Data to use:
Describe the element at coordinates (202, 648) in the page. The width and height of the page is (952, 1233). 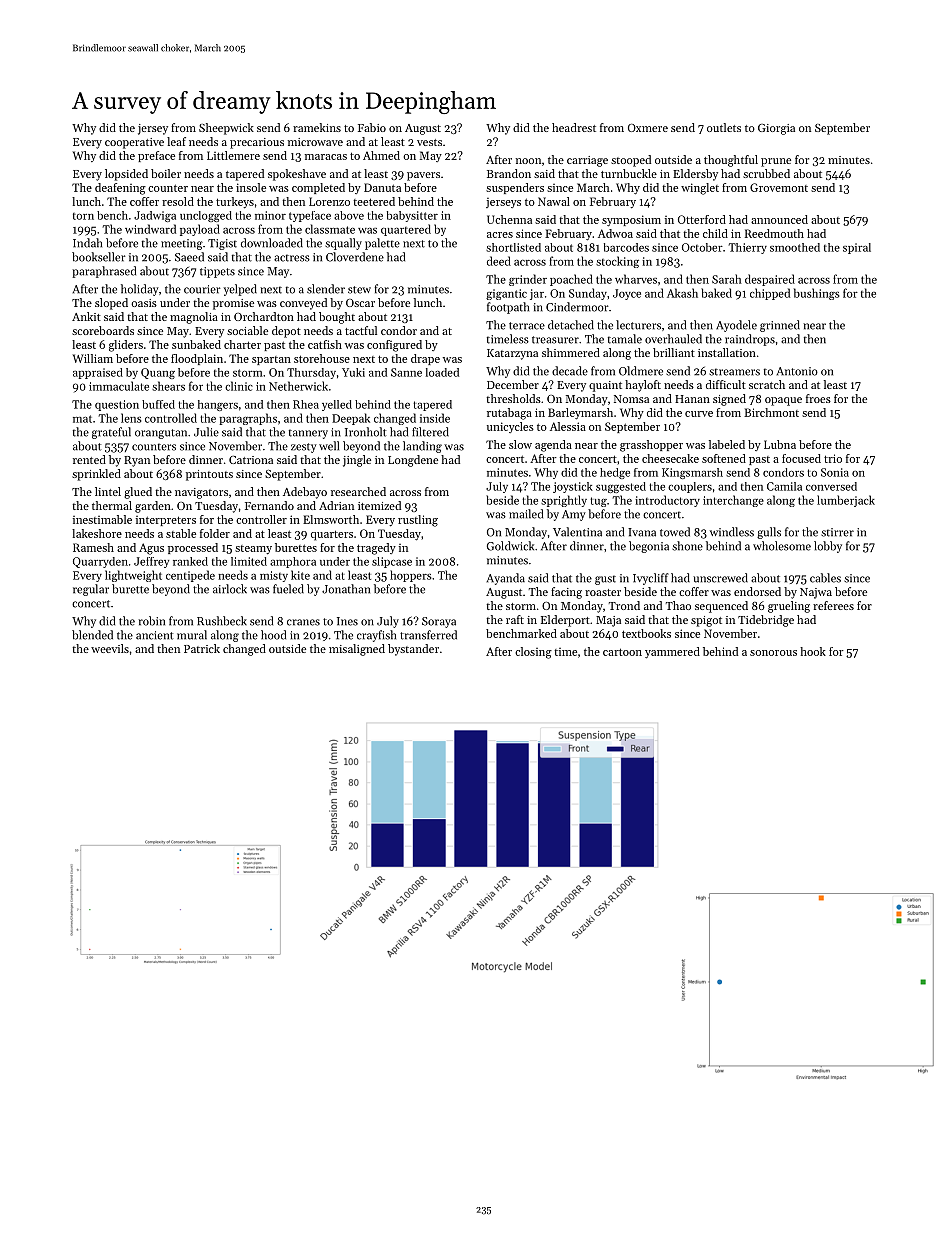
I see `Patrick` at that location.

...

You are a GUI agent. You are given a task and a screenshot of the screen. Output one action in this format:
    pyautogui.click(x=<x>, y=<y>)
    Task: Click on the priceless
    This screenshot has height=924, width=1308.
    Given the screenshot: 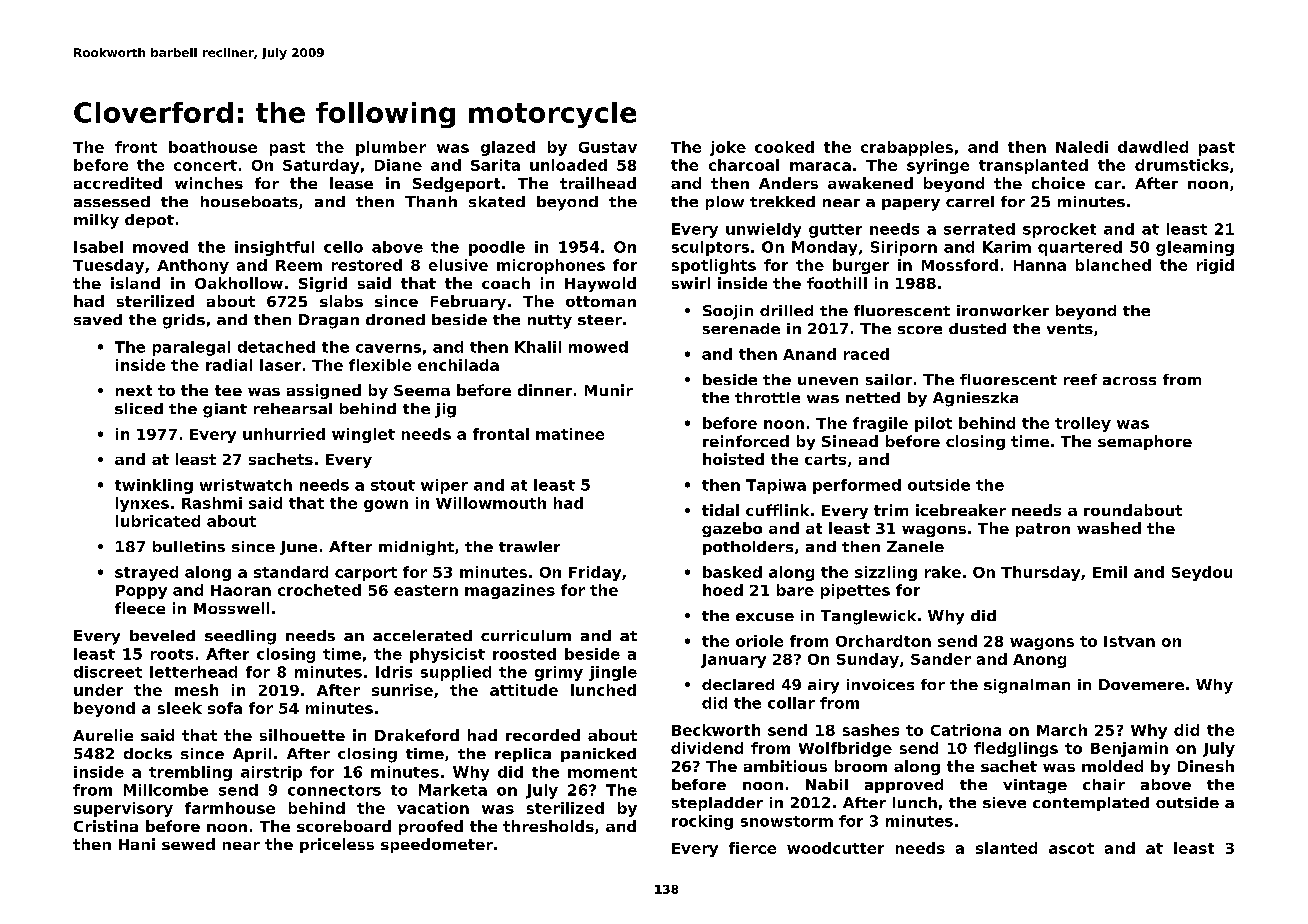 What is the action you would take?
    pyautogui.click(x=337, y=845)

* * *

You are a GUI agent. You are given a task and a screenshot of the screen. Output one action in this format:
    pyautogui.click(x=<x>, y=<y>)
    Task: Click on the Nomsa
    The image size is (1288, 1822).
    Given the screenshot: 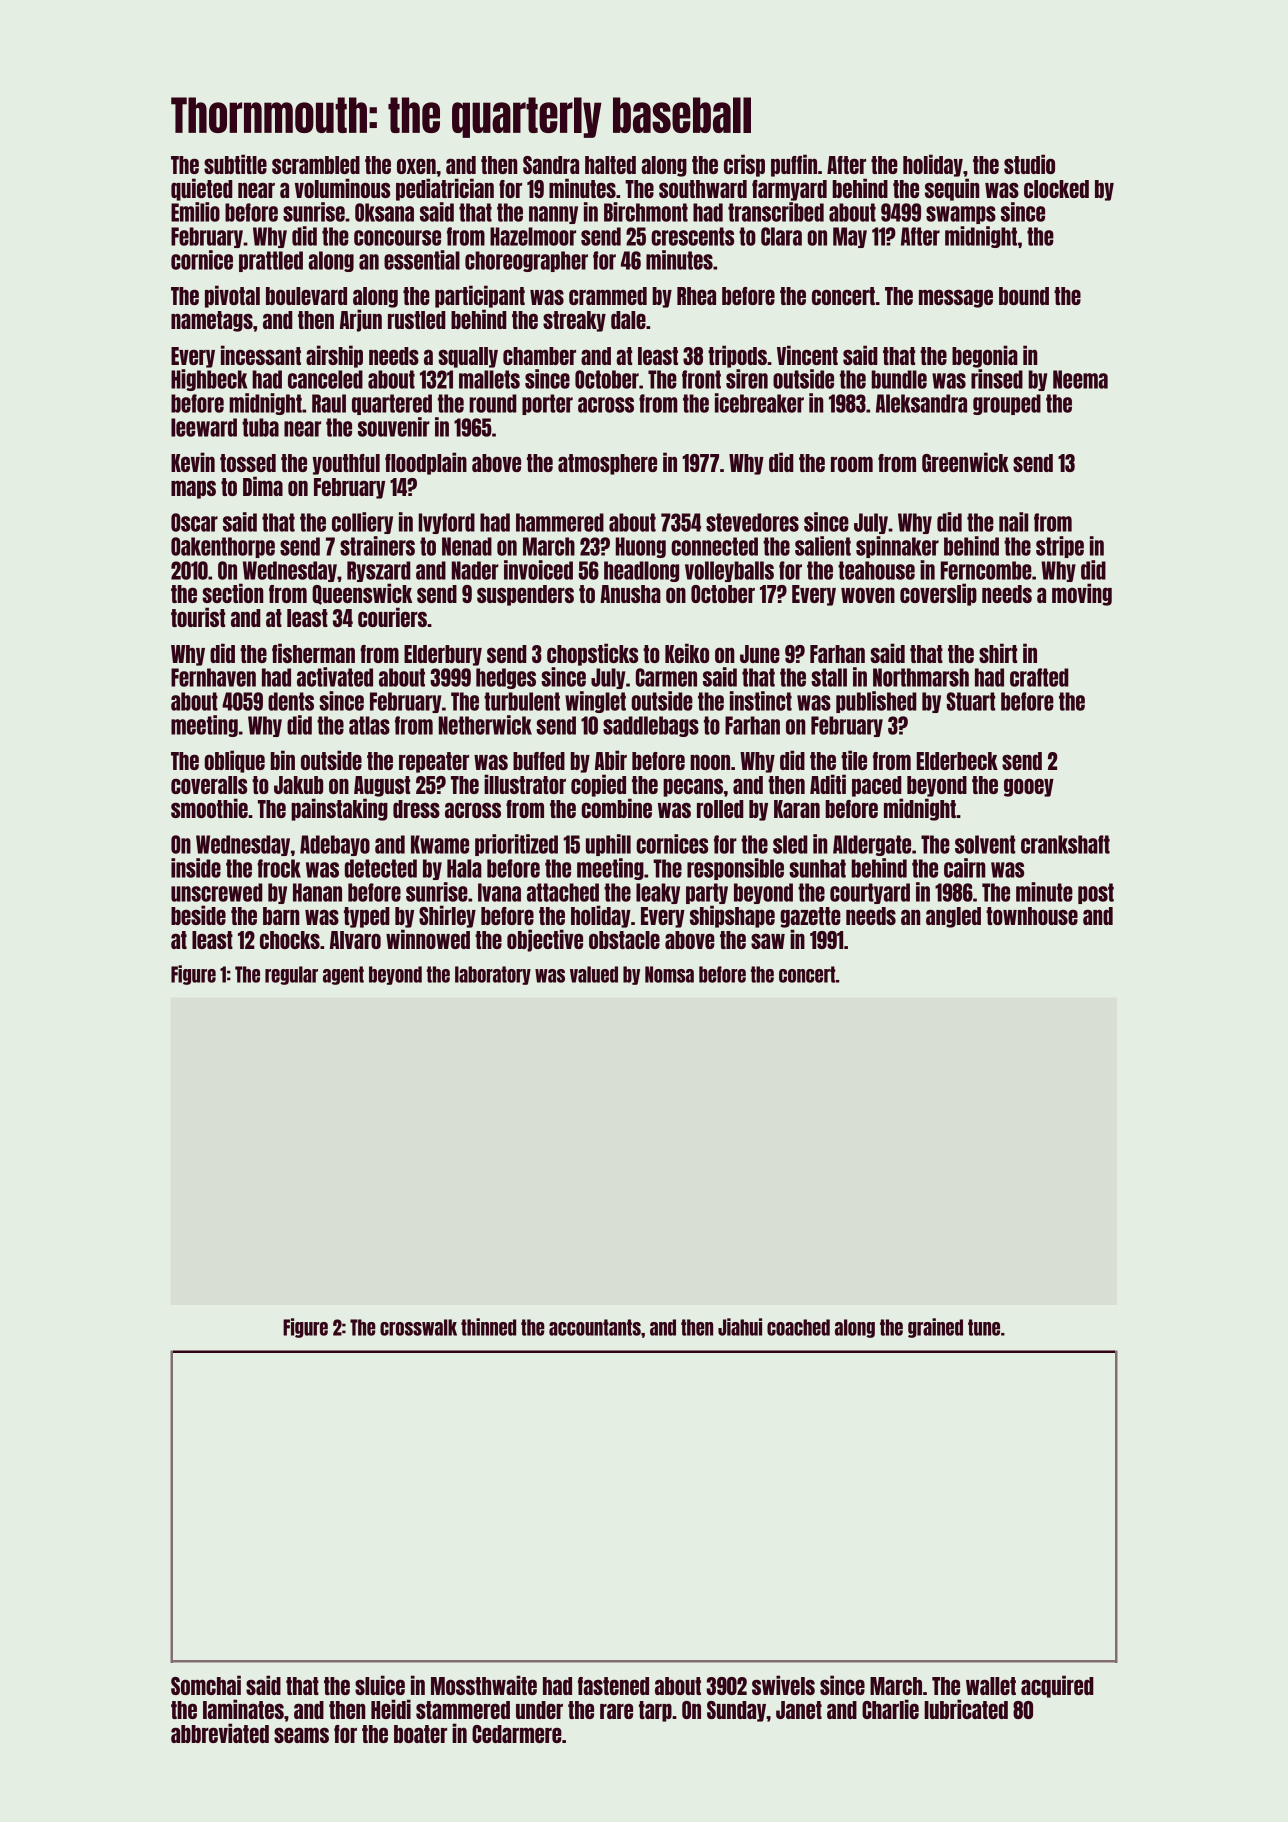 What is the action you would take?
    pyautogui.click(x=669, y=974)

Task requirements: Can you reproduce the lines of the entries starting at the line containing "Describe the element" and ending at the line containing "at that location.", with the pictures left out?

Worked solution:
Describe the element at coordinates (202, 648) in the page. The width and height of the page is (952, 1233). 
I see `Patrick` at that location.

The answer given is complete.